• **DESCRIPTION OF THE TASK**
Keep every line of the data below that has the string "turquoise" and present those lines.

• **DATA FOR ANALYSIS**
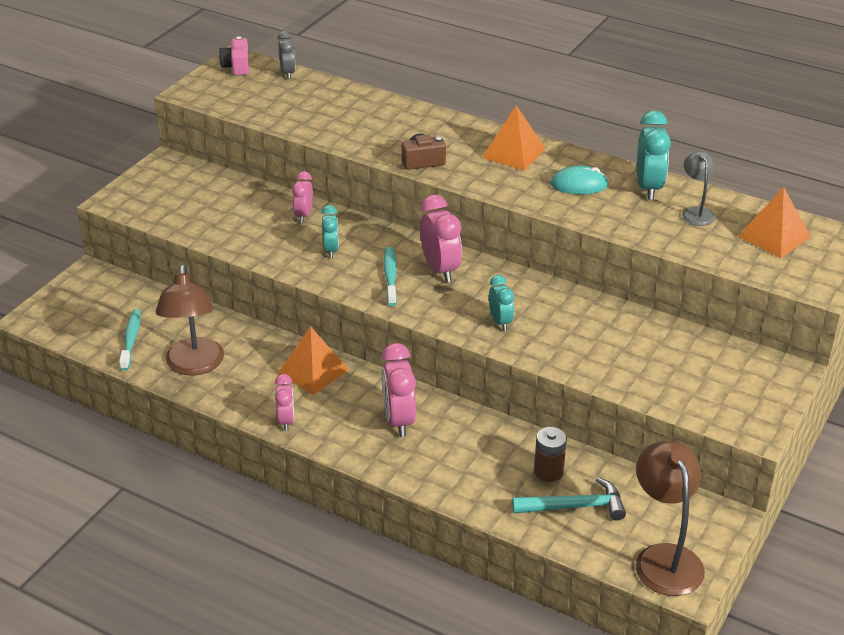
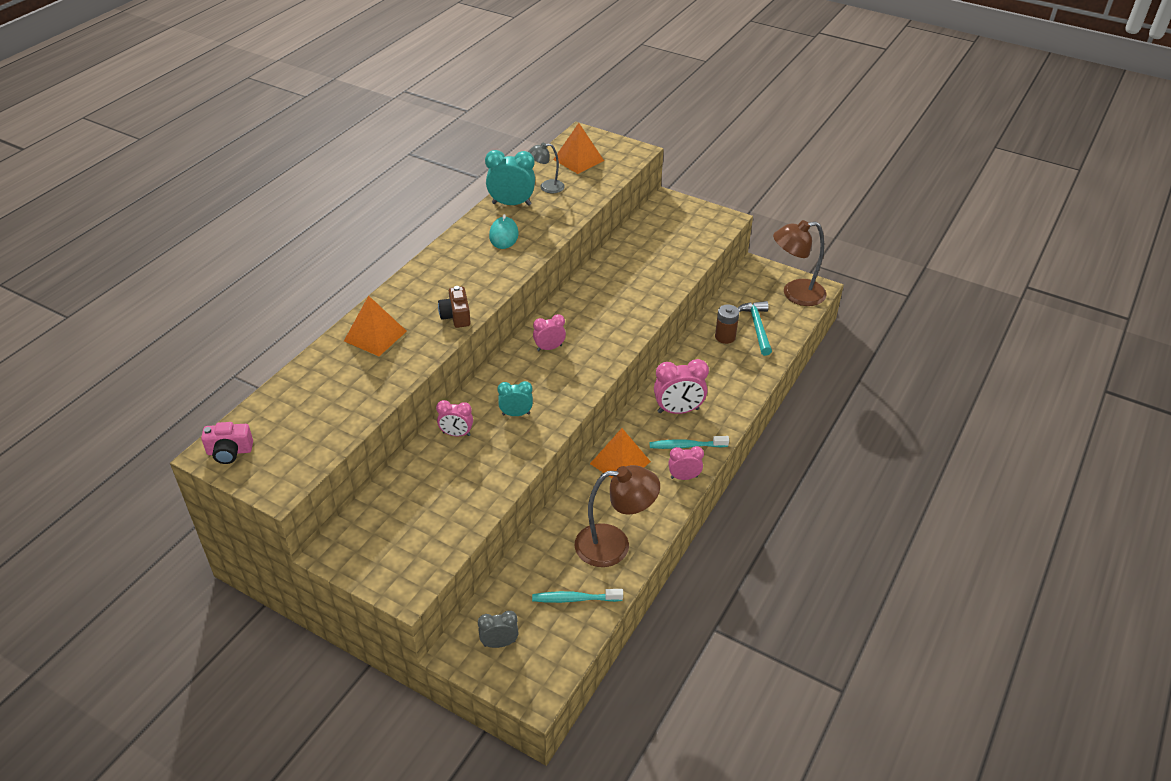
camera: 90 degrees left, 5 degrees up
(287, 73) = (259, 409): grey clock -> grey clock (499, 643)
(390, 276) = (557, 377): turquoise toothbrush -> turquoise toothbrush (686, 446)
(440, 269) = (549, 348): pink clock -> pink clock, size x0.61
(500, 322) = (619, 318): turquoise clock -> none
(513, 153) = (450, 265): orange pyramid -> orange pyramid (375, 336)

---

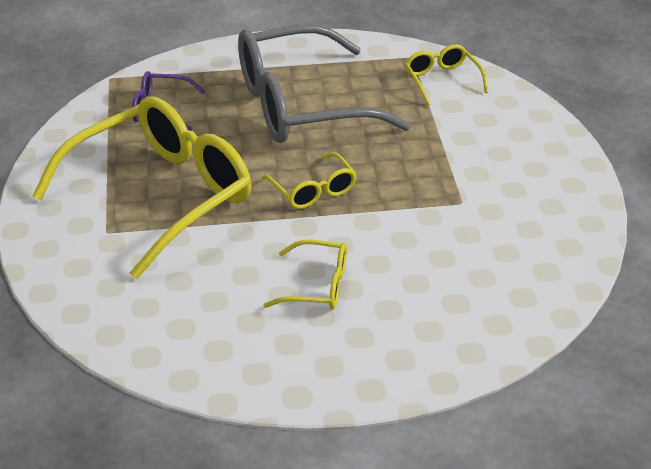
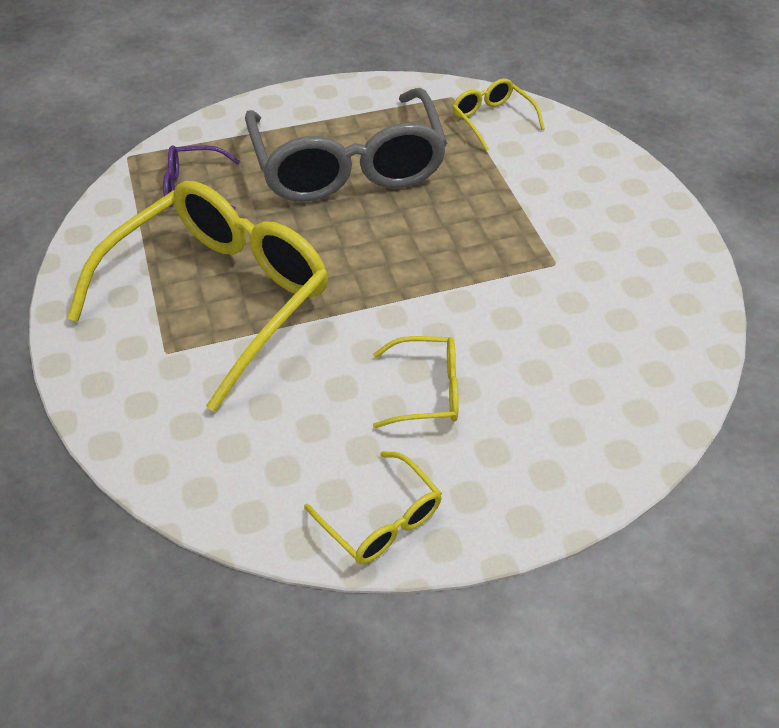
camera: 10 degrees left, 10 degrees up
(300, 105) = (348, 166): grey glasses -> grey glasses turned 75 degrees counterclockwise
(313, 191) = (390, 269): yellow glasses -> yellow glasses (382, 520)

• **YOUR SOLUTION**
(390, 276) = (557, 377): turquoise toothbrush -> turquoise toothbrush (686, 446)
(500, 322) = (619, 318): turquoise clock -> none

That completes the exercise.